Output the entries below exactly, from the first line to the line holding "(473, 278) = (543, 158): none -> pink house", both included.

■ EXERCISE DATA
▼
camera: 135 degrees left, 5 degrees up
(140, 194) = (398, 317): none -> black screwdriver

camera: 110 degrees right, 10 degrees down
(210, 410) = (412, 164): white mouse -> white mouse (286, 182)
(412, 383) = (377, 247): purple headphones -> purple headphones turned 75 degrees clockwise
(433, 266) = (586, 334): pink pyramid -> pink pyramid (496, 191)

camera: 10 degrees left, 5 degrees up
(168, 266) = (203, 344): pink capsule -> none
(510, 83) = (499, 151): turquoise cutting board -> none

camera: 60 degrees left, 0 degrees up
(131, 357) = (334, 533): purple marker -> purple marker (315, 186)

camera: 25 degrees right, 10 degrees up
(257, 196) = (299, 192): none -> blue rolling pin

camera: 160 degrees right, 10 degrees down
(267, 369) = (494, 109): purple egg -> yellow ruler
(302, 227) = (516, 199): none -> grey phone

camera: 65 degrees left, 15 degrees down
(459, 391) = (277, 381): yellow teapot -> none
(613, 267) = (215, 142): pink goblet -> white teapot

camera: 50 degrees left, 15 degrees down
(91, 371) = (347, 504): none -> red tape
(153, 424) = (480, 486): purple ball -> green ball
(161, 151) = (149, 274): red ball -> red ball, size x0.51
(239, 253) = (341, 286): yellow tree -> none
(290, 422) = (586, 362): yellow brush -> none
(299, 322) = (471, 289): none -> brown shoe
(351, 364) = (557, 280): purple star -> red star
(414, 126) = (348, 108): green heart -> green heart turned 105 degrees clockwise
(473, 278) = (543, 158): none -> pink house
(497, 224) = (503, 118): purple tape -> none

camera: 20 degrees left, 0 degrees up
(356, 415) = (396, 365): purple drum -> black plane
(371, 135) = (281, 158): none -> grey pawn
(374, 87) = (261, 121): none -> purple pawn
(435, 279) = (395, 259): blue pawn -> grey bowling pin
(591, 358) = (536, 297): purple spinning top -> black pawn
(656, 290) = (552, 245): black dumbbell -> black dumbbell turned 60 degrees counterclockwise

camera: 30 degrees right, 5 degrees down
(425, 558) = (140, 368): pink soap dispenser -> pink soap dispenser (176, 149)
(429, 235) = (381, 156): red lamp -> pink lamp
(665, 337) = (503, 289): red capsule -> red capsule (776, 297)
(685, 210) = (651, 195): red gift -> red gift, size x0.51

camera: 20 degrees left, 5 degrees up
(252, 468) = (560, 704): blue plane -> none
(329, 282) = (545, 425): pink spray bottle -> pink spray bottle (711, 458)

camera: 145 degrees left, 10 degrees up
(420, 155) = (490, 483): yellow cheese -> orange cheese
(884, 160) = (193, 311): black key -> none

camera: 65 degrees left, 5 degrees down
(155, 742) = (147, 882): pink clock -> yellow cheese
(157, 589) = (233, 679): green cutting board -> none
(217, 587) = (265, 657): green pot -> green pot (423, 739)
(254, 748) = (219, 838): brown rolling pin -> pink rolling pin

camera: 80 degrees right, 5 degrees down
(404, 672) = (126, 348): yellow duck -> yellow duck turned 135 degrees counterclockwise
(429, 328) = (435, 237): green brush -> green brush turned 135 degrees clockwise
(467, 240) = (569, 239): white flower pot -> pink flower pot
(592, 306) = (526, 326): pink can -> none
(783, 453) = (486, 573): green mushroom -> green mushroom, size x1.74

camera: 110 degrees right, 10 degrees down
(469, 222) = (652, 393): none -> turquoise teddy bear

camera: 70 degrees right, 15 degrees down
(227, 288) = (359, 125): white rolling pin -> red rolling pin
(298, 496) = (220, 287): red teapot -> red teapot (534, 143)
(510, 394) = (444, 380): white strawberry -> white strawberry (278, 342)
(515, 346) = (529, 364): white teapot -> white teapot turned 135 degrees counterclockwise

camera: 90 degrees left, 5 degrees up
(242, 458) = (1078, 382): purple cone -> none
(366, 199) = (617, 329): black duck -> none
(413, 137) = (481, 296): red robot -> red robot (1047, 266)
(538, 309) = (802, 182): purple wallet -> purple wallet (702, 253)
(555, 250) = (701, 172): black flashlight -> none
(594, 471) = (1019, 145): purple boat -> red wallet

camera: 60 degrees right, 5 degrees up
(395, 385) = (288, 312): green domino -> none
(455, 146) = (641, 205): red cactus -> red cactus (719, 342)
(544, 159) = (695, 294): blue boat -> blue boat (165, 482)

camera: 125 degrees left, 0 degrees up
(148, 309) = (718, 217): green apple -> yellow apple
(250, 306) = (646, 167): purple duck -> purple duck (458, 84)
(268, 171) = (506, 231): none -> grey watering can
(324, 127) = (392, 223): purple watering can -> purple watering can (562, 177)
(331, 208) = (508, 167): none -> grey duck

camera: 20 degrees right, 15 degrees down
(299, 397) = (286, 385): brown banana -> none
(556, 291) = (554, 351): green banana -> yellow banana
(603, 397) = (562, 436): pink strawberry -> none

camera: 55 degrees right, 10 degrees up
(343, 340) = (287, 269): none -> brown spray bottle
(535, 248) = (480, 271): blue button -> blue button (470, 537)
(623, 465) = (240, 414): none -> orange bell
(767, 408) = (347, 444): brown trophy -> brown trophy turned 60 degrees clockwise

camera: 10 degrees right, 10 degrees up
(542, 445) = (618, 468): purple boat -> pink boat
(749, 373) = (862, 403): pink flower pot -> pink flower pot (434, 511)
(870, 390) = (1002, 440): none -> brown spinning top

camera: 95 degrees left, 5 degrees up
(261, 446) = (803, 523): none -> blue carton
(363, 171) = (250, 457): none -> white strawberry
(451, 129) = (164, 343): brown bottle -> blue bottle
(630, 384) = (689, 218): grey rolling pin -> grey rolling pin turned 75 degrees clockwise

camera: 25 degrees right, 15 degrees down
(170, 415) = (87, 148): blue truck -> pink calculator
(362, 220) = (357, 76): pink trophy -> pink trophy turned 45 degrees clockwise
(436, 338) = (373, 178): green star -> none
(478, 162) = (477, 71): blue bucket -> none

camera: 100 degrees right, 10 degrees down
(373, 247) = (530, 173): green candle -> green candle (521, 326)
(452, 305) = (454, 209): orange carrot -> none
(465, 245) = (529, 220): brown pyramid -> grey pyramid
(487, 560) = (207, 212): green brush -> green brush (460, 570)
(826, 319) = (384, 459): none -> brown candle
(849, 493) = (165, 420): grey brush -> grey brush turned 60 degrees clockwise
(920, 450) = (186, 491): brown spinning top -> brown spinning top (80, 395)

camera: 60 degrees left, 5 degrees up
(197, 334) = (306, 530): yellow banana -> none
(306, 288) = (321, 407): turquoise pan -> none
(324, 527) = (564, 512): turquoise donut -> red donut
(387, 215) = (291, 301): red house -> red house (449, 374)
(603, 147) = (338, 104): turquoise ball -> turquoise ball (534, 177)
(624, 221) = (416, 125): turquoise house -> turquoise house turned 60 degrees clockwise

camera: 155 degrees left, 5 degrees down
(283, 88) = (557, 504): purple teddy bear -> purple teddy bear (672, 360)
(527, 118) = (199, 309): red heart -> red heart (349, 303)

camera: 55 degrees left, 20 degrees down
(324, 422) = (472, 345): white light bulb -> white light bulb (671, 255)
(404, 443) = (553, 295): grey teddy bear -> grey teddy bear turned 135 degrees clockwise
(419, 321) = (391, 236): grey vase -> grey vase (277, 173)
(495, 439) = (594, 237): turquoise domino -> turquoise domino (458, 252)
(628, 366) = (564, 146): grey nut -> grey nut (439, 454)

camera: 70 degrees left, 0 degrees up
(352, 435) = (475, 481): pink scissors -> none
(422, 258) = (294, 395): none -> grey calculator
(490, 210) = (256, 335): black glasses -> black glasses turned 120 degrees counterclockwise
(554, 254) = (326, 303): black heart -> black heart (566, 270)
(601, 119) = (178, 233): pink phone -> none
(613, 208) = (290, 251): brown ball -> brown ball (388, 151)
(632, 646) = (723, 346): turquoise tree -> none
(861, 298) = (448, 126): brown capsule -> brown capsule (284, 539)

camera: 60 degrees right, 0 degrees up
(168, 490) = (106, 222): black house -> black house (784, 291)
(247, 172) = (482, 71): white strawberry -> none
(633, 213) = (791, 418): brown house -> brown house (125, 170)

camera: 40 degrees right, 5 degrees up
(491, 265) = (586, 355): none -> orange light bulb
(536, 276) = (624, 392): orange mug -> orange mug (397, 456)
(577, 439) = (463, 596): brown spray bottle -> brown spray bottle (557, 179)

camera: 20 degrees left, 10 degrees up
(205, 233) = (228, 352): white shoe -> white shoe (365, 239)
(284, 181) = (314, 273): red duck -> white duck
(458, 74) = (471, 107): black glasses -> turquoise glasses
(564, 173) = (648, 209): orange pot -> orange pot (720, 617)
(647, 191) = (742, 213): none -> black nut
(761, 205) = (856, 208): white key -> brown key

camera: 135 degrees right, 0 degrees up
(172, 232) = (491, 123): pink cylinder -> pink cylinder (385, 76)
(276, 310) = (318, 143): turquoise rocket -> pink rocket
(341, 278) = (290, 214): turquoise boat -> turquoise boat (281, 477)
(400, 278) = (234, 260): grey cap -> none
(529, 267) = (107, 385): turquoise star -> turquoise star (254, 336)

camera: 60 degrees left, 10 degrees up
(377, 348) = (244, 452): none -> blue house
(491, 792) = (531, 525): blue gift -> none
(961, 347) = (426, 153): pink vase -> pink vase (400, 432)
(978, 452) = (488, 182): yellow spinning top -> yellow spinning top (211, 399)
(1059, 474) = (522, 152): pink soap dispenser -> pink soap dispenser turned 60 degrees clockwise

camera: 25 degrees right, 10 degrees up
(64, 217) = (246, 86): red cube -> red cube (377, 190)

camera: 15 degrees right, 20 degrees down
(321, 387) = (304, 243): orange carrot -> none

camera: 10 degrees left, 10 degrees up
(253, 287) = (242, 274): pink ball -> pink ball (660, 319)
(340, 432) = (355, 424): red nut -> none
▲
■ EXERCISE ANSWER
camera: 135 degrees left, 5 degrees up
(140, 194) = (398, 317): none -> black screwdriver

camera: 110 degrees right, 10 degrees down
(210, 410) = (412, 164): white mouse -> white mouse (286, 182)
(412, 383) = (377, 247): purple headphones -> purple headphones turned 75 degrees clockwise
(433, 266) = (586, 334): pink pyramid -> pink pyramid (496, 191)

camera: 10 degrees left, 5 degrees up
(168, 266) = (203, 344): pink capsule -> none
(510, 83) = (499, 151): turquoise cutting board -> none

camera: 60 degrees left, 0 degrees up
(131, 357) = (334, 533): purple marker -> purple marker (315, 186)

camera: 25 degrees right, 10 degrees up
(257, 196) = (299, 192): none -> blue rolling pin

camera: 160 degrees right, 10 degrees down
(267, 369) = (494, 109): purple egg -> yellow ruler
(302, 227) = (516, 199): none -> grey phone

camera: 65 degrees left, 15 degrees down
(459, 391) = (277, 381): yellow teapot -> none
(613, 267) = (215, 142): pink goblet -> white teapot

camera: 50 degrees left, 15 degrees down
(91, 371) = (347, 504): none -> red tape
(153, 424) = (480, 486): purple ball -> green ball
(161, 151) = (149, 274): red ball -> red ball, size x0.51
(239, 253) = (341, 286): yellow tree -> none
(290, 422) = (586, 362): yellow brush -> none
(299, 322) = (471, 289): none -> brown shoe
(351, 364) = (557, 280): purple star -> red star
(414, 126) = (348, 108): green heart -> green heart turned 105 degrees clockwise
(473, 278) = (543, 158): none -> pink house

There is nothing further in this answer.